[begin Records]
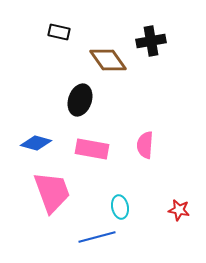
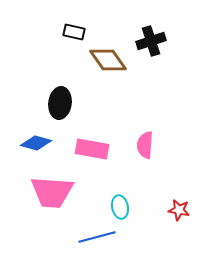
black rectangle: moved 15 px right
black cross: rotated 8 degrees counterclockwise
black ellipse: moved 20 px left, 3 px down; rotated 12 degrees counterclockwise
pink trapezoid: rotated 114 degrees clockwise
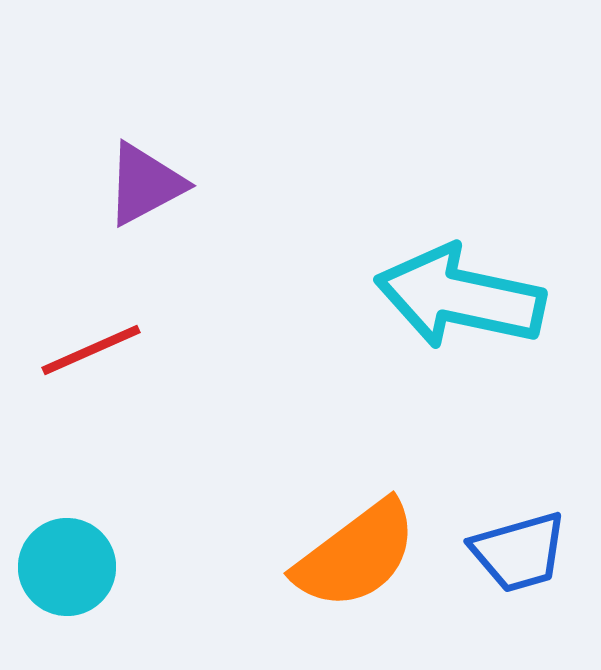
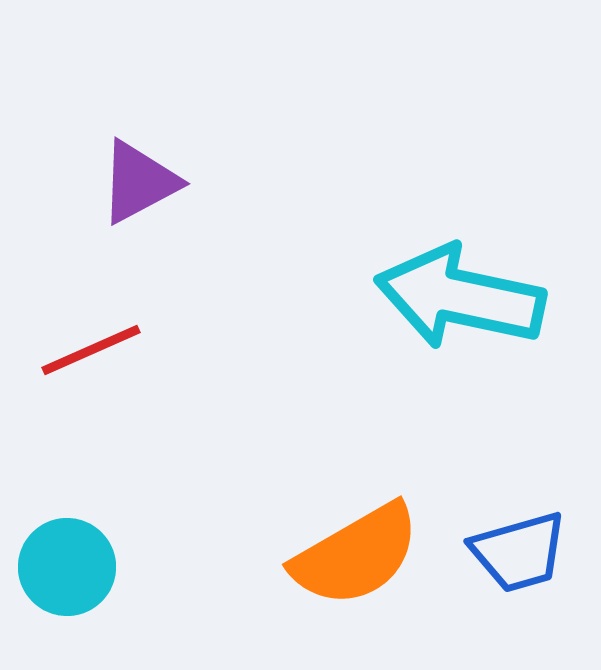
purple triangle: moved 6 px left, 2 px up
orange semicircle: rotated 7 degrees clockwise
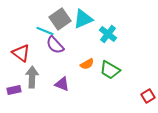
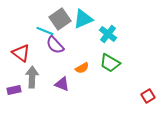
orange semicircle: moved 5 px left, 4 px down
green trapezoid: moved 7 px up
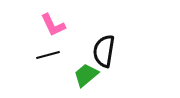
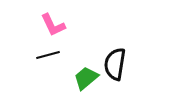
black semicircle: moved 11 px right, 13 px down
green trapezoid: moved 3 px down
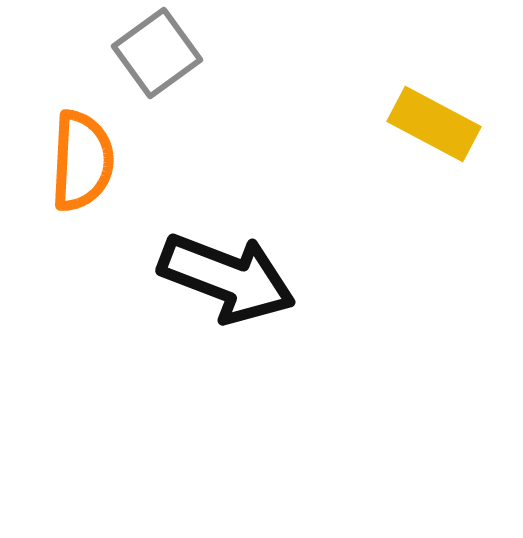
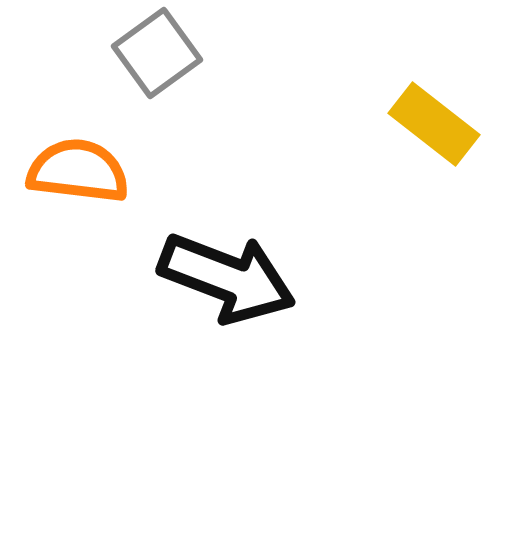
yellow rectangle: rotated 10 degrees clockwise
orange semicircle: moved 4 px left, 10 px down; rotated 86 degrees counterclockwise
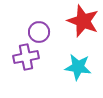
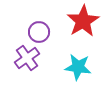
red star: rotated 20 degrees clockwise
purple cross: moved 1 px right, 1 px down; rotated 25 degrees counterclockwise
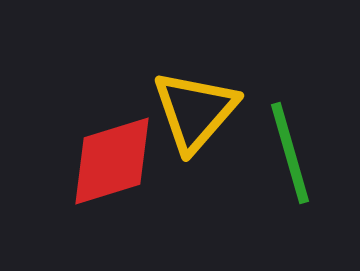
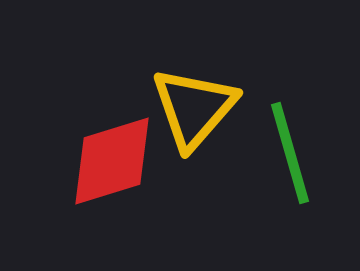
yellow triangle: moved 1 px left, 3 px up
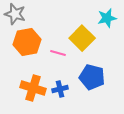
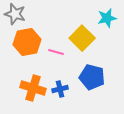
pink line: moved 2 px left, 1 px up
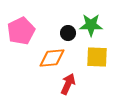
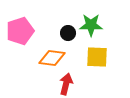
pink pentagon: moved 1 px left; rotated 8 degrees clockwise
orange diamond: rotated 12 degrees clockwise
red arrow: moved 2 px left; rotated 10 degrees counterclockwise
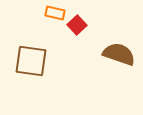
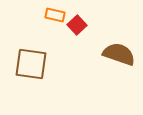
orange rectangle: moved 2 px down
brown square: moved 3 px down
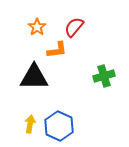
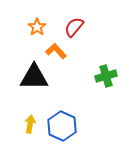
orange L-shape: moved 1 px left, 1 px down; rotated 125 degrees counterclockwise
green cross: moved 2 px right
blue hexagon: moved 3 px right
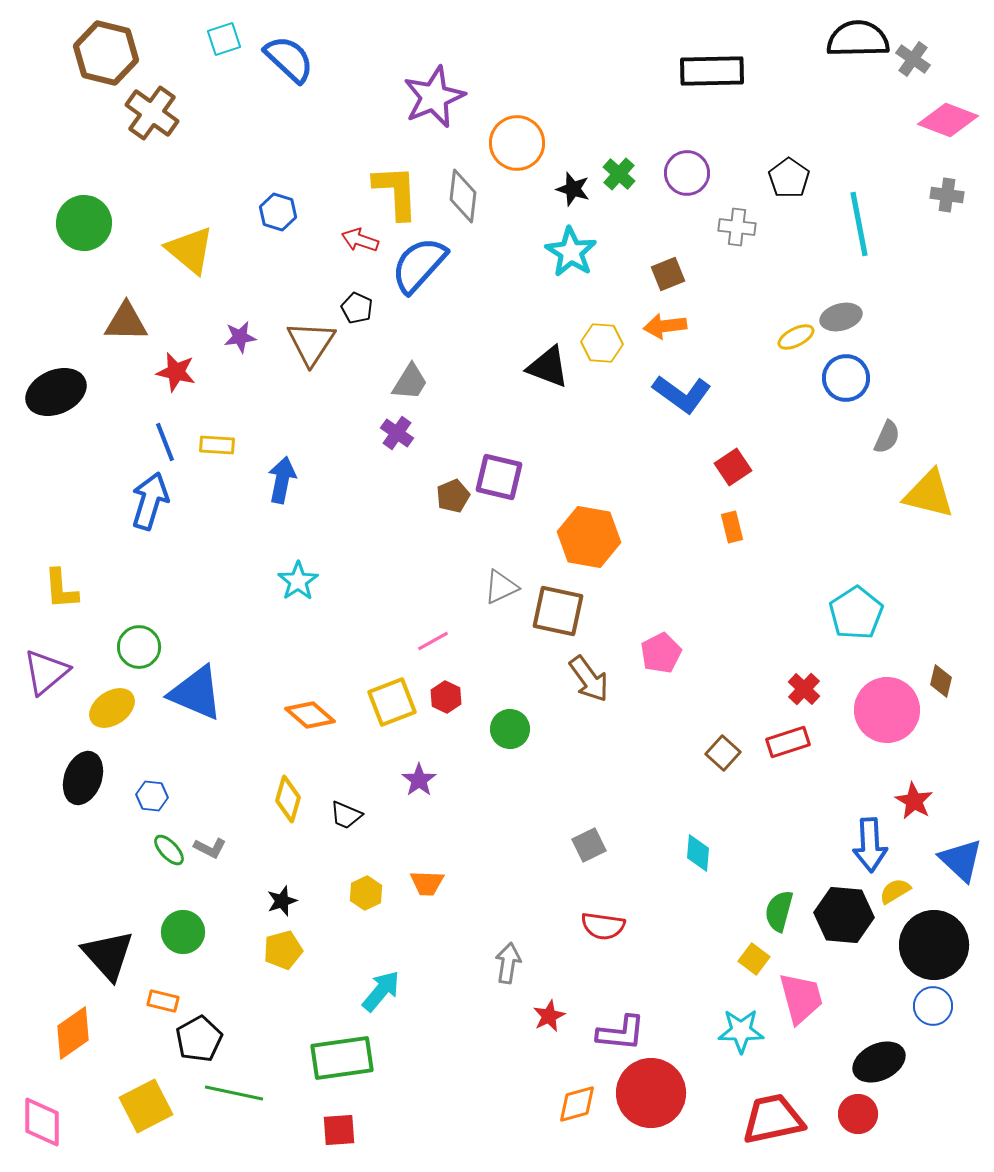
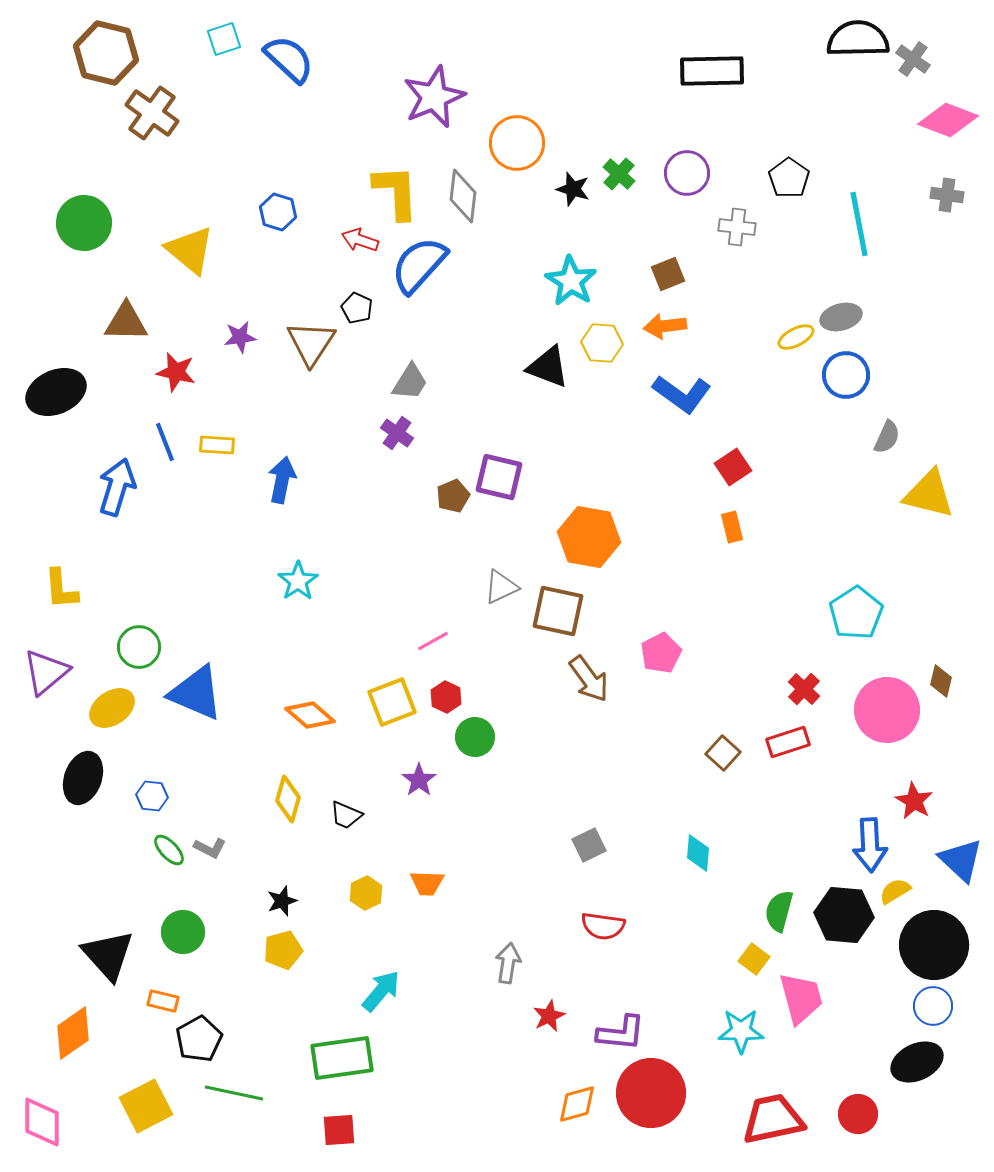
cyan star at (571, 252): moved 29 px down
blue circle at (846, 378): moved 3 px up
blue arrow at (150, 501): moved 33 px left, 14 px up
green circle at (510, 729): moved 35 px left, 8 px down
black ellipse at (879, 1062): moved 38 px right
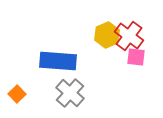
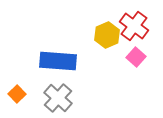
red cross: moved 5 px right, 10 px up
pink square: rotated 36 degrees clockwise
gray cross: moved 12 px left, 5 px down
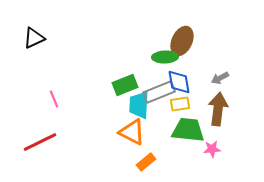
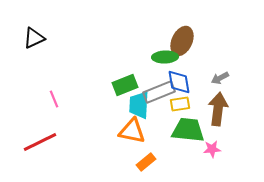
orange triangle: moved 1 px up; rotated 16 degrees counterclockwise
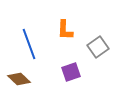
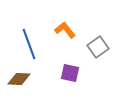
orange L-shape: rotated 140 degrees clockwise
purple square: moved 1 px left, 1 px down; rotated 30 degrees clockwise
brown diamond: rotated 40 degrees counterclockwise
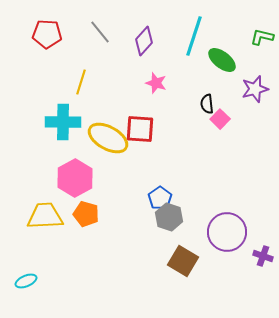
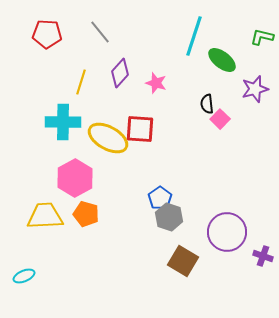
purple diamond: moved 24 px left, 32 px down
cyan ellipse: moved 2 px left, 5 px up
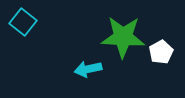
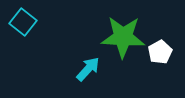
white pentagon: moved 1 px left
cyan arrow: rotated 144 degrees clockwise
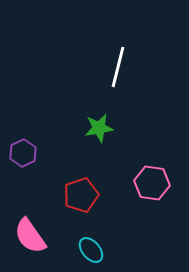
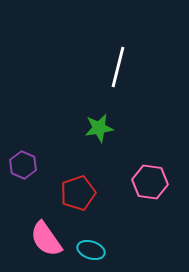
purple hexagon: moved 12 px down; rotated 12 degrees counterclockwise
pink hexagon: moved 2 px left, 1 px up
red pentagon: moved 3 px left, 2 px up
pink semicircle: moved 16 px right, 3 px down
cyan ellipse: rotated 32 degrees counterclockwise
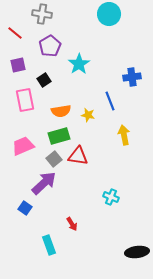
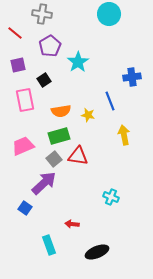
cyan star: moved 1 px left, 2 px up
red arrow: rotated 128 degrees clockwise
black ellipse: moved 40 px left; rotated 15 degrees counterclockwise
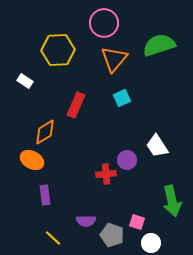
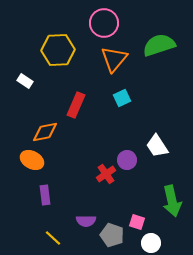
orange diamond: rotated 20 degrees clockwise
red cross: rotated 30 degrees counterclockwise
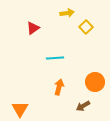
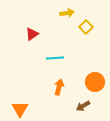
red triangle: moved 1 px left, 6 px down
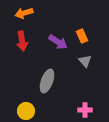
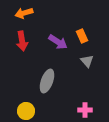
gray triangle: moved 2 px right
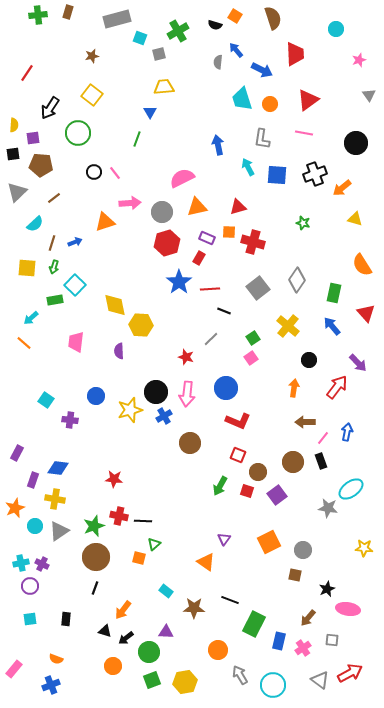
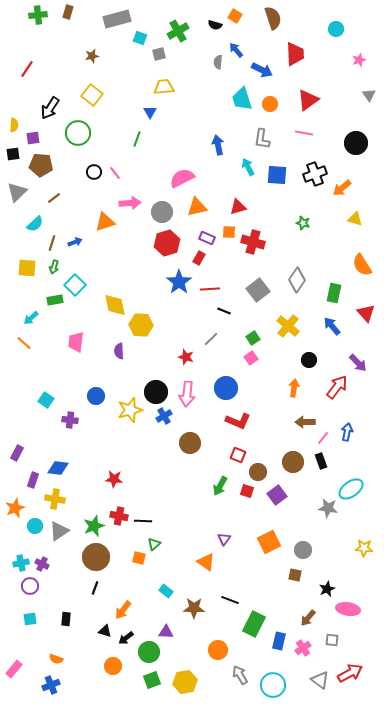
red line at (27, 73): moved 4 px up
gray square at (258, 288): moved 2 px down
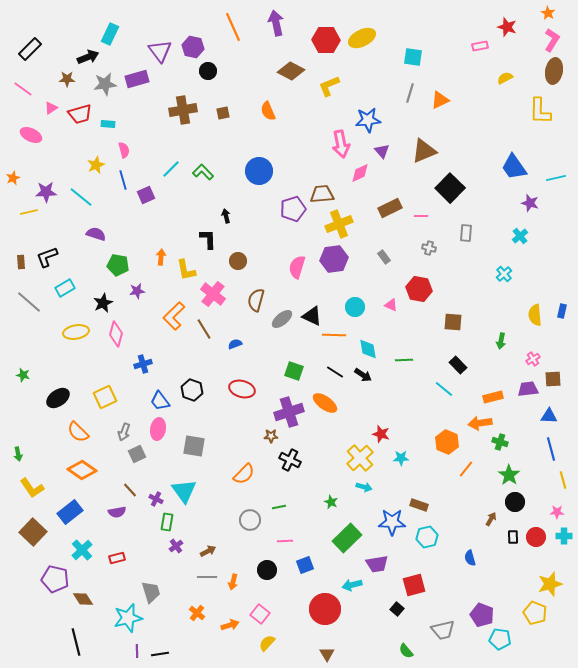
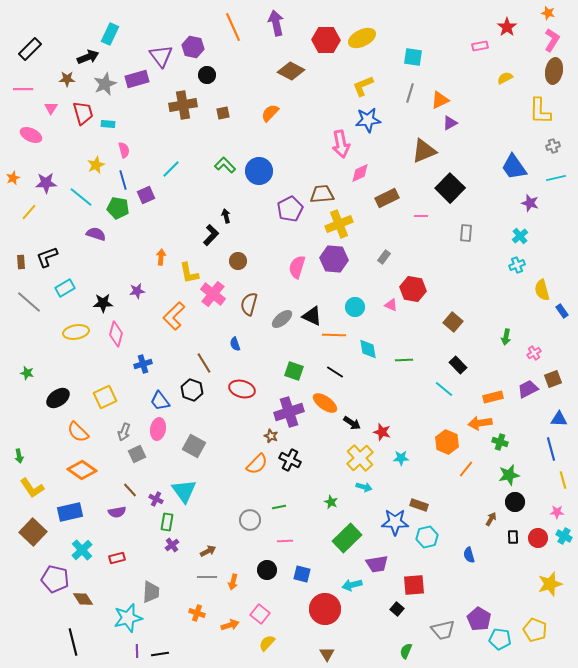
orange star at (548, 13): rotated 16 degrees counterclockwise
red star at (507, 27): rotated 18 degrees clockwise
purple triangle at (160, 51): moved 1 px right, 5 px down
black circle at (208, 71): moved 1 px left, 4 px down
gray star at (105, 84): rotated 15 degrees counterclockwise
yellow L-shape at (329, 86): moved 34 px right
pink line at (23, 89): rotated 36 degrees counterclockwise
pink triangle at (51, 108): rotated 24 degrees counterclockwise
brown cross at (183, 110): moved 5 px up
orange semicircle at (268, 111): moved 2 px right, 2 px down; rotated 66 degrees clockwise
red trapezoid at (80, 114): moved 3 px right, 1 px up; rotated 90 degrees counterclockwise
purple triangle at (382, 151): moved 68 px right, 28 px up; rotated 42 degrees clockwise
green L-shape at (203, 172): moved 22 px right, 7 px up
purple star at (46, 192): moved 9 px up
brown rectangle at (390, 208): moved 3 px left, 10 px up
purple pentagon at (293, 209): moved 3 px left; rotated 10 degrees counterclockwise
yellow line at (29, 212): rotated 36 degrees counterclockwise
black L-shape at (208, 239): moved 3 px right, 4 px up; rotated 45 degrees clockwise
gray cross at (429, 248): moved 124 px right, 102 px up; rotated 32 degrees counterclockwise
gray rectangle at (384, 257): rotated 72 degrees clockwise
purple hexagon at (334, 259): rotated 12 degrees clockwise
green pentagon at (118, 265): moved 57 px up
yellow L-shape at (186, 270): moved 3 px right, 3 px down
cyan cross at (504, 274): moved 13 px right, 9 px up; rotated 21 degrees clockwise
red hexagon at (419, 289): moved 6 px left
brown semicircle at (256, 300): moved 7 px left, 4 px down
black star at (103, 303): rotated 24 degrees clockwise
blue rectangle at (562, 311): rotated 48 degrees counterclockwise
yellow semicircle at (535, 315): moved 7 px right, 25 px up; rotated 10 degrees counterclockwise
brown square at (453, 322): rotated 36 degrees clockwise
brown line at (204, 329): moved 34 px down
green arrow at (501, 341): moved 5 px right, 4 px up
blue semicircle at (235, 344): rotated 88 degrees counterclockwise
pink cross at (533, 359): moved 1 px right, 6 px up
green star at (23, 375): moved 4 px right, 2 px up
black arrow at (363, 375): moved 11 px left, 48 px down
brown square at (553, 379): rotated 18 degrees counterclockwise
purple trapezoid at (528, 389): rotated 20 degrees counterclockwise
blue triangle at (549, 416): moved 10 px right, 3 px down
red star at (381, 434): moved 1 px right, 2 px up
brown star at (271, 436): rotated 24 degrees clockwise
gray square at (194, 446): rotated 20 degrees clockwise
green arrow at (18, 454): moved 1 px right, 2 px down
orange semicircle at (244, 474): moved 13 px right, 10 px up
green star at (509, 475): rotated 25 degrees clockwise
blue rectangle at (70, 512): rotated 25 degrees clockwise
blue star at (392, 522): moved 3 px right
cyan cross at (564, 536): rotated 28 degrees clockwise
red circle at (536, 537): moved 2 px right, 1 px down
purple cross at (176, 546): moved 4 px left, 1 px up
blue semicircle at (470, 558): moved 1 px left, 3 px up
blue square at (305, 565): moved 3 px left, 9 px down; rotated 36 degrees clockwise
red square at (414, 585): rotated 10 degrees clockwise
gray trapezoid at (151, 592): rotated 20 degrees clockwise
orange cross at (197, 613): rotated 21 degrees counterclockwise
yellow pentagon at (535, 613): moved 17 px down
purple pentagon at (482, 615): moved 3 px left, 4 px down; rotated 10 degrees clockwise
black line at (76, 642): moved 3 px left
green semicircle at (406, 651): rotated 63 degrees clockwise
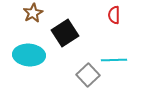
[end Records]
*What to do*.
Print verbatim every line from the start of the entries through the line containing "pink trapezoid: rotated 114 degrees clockwise", including that line. Leave the pictures out of the output.

*The output*.
black rectangle: moved 15 px right
black cross: rotated 8 degrees counterclockwise
black ellipse: moved 20 px left, 3 px down; rotated 12 degrees counterclockwise
pink trapezoid: rotated 114 degrees clockwise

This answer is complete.